** Opening Source material block **

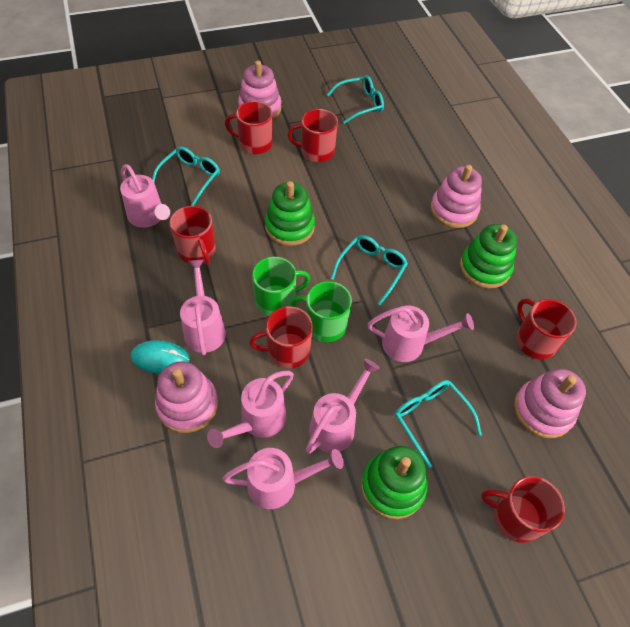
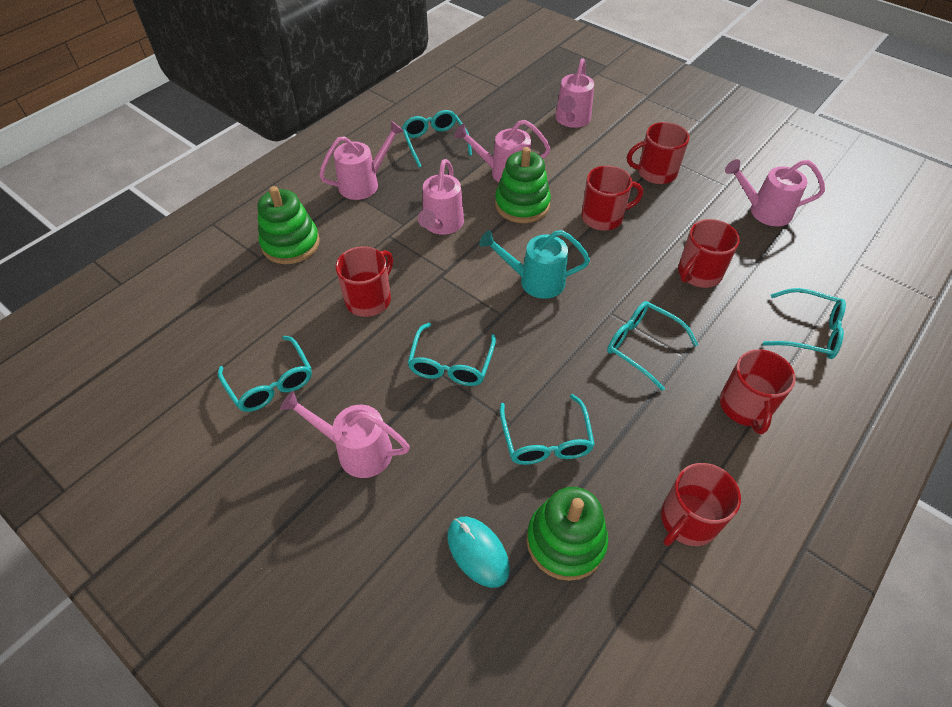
green mug: 2 -> 0
pink stacking toy: 4 -> 0
turquoise glasses: 4 -> 6
turquoise watering can: 0 -> 1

** Closing Source material block **

Exercise description ::
A word-for-word copy of the lines from the one with "pink stacking toy: 4 -> 0" through the end of the listing is what should be returned.

Exercise output ::
pink stacking toy: 4 -> 0
turquoise glasses: 4 -> 6
turquoise watering can: 0 -> 1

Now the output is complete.